* [What you will do]
Copy out each line of the material below that holds the string "round".

* [Given data]
Segment Open

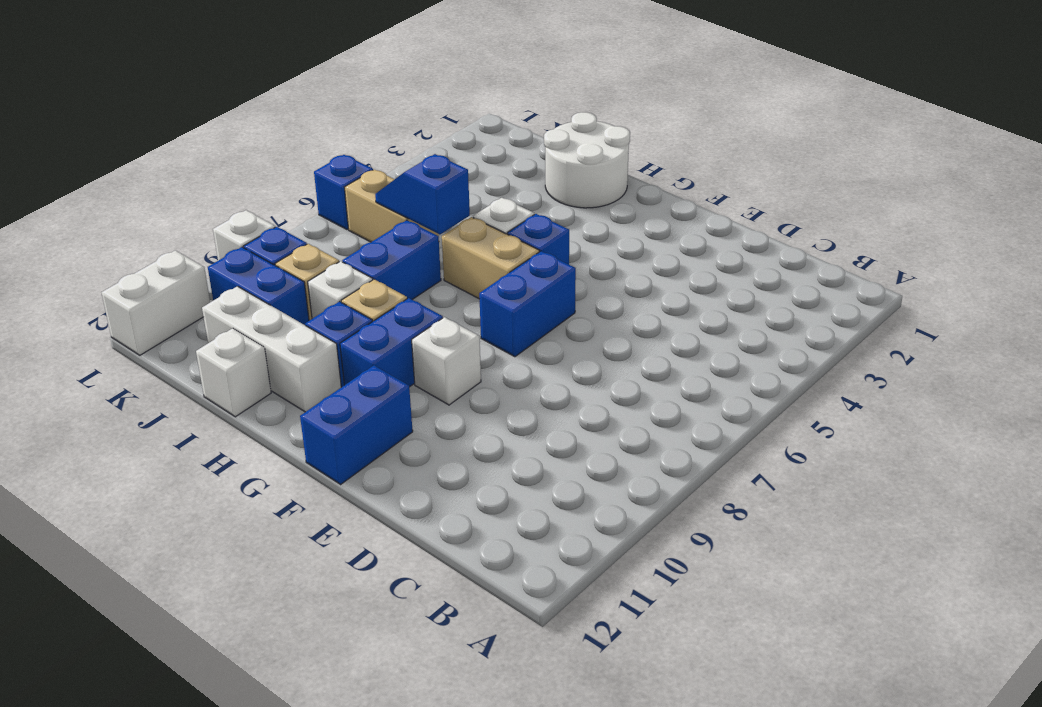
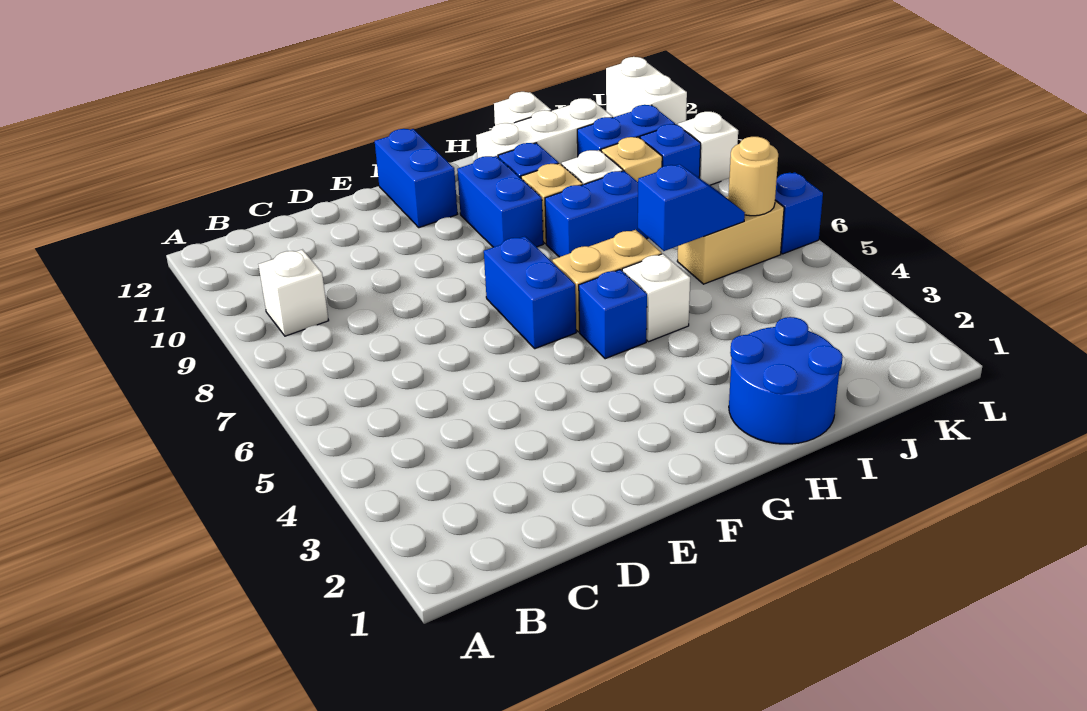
white brick F9 level 1 -> white brick B9 level 1
white round brick H1:I2 level 1 -> blue round brick H1:I2 level 1
blue brick I7:I8 level 1 -> blue brick H8:I8 level 1
none -> tan round brick K6 level 2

Segment Closed

* [Solution to this exercise]
white round brick H1:I2 level 1 -> blue round brick H1:I2 level 1
none -> tan round brick K6 level 2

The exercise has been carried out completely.